--- START ---
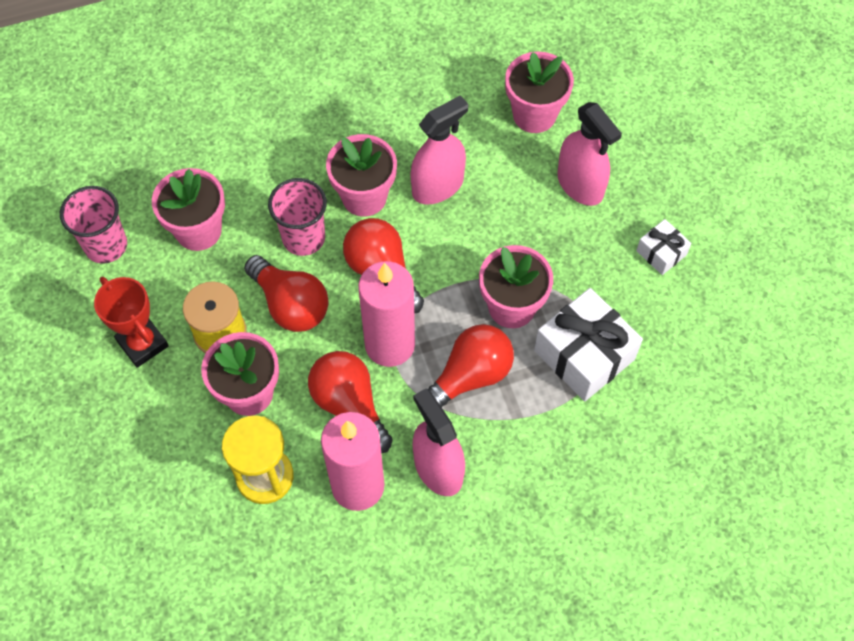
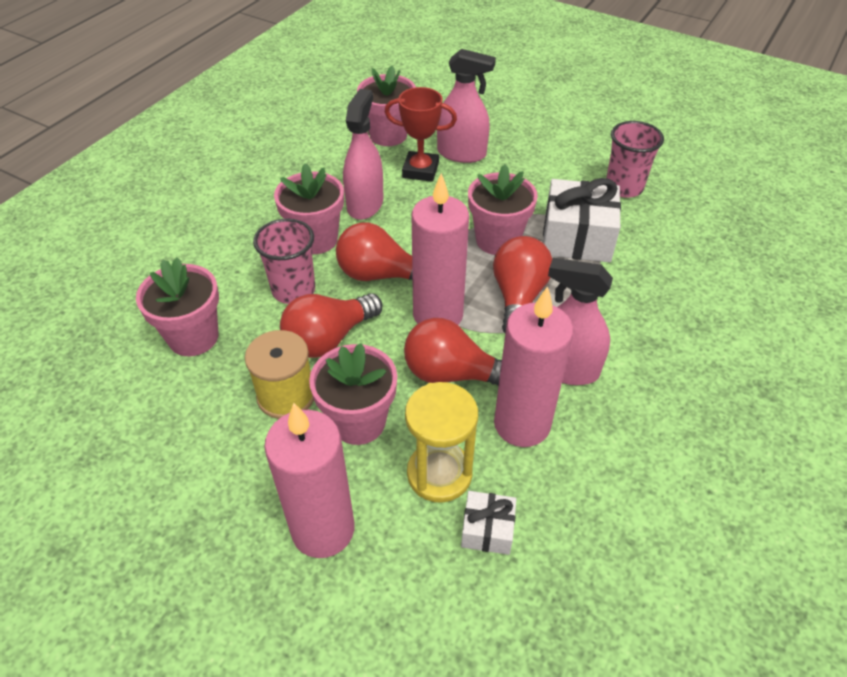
camera: 40 degrees left, 15 degrees down
(106, 245) = (109, 399): pink cup -> pink cup (624, 187)
(142, 343) = (219, 450): red trophy -> red trophy (420, 170)
(158, 455) = (323, 529): none -> pink candle
(290, 304) = (329, 338): red light bulb -> red light bulb turned 135 degrees clockwise
(661, 253) = (554, 159): white gift -> white gift (487, 529)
--- END ---
Set the pictures aside and transcribe the data above exactly.

- RESULT OF THIS EXERCISE
camera: 40 degrees left, 15 degrees down
(106, 245) = (109, 399): pink cup -> pink cup (624, 187)
(142, 343) = (219, 450): red trophy -> red trophy (420, 170)
(158, 455) = (323, 529): none -> pink candle
(290, 304) = (329, 338): red light bulb -> red light bulb turned 135 degrees clockwise
(661, 253) = (554, 159): white gift -> white gift (487, 529)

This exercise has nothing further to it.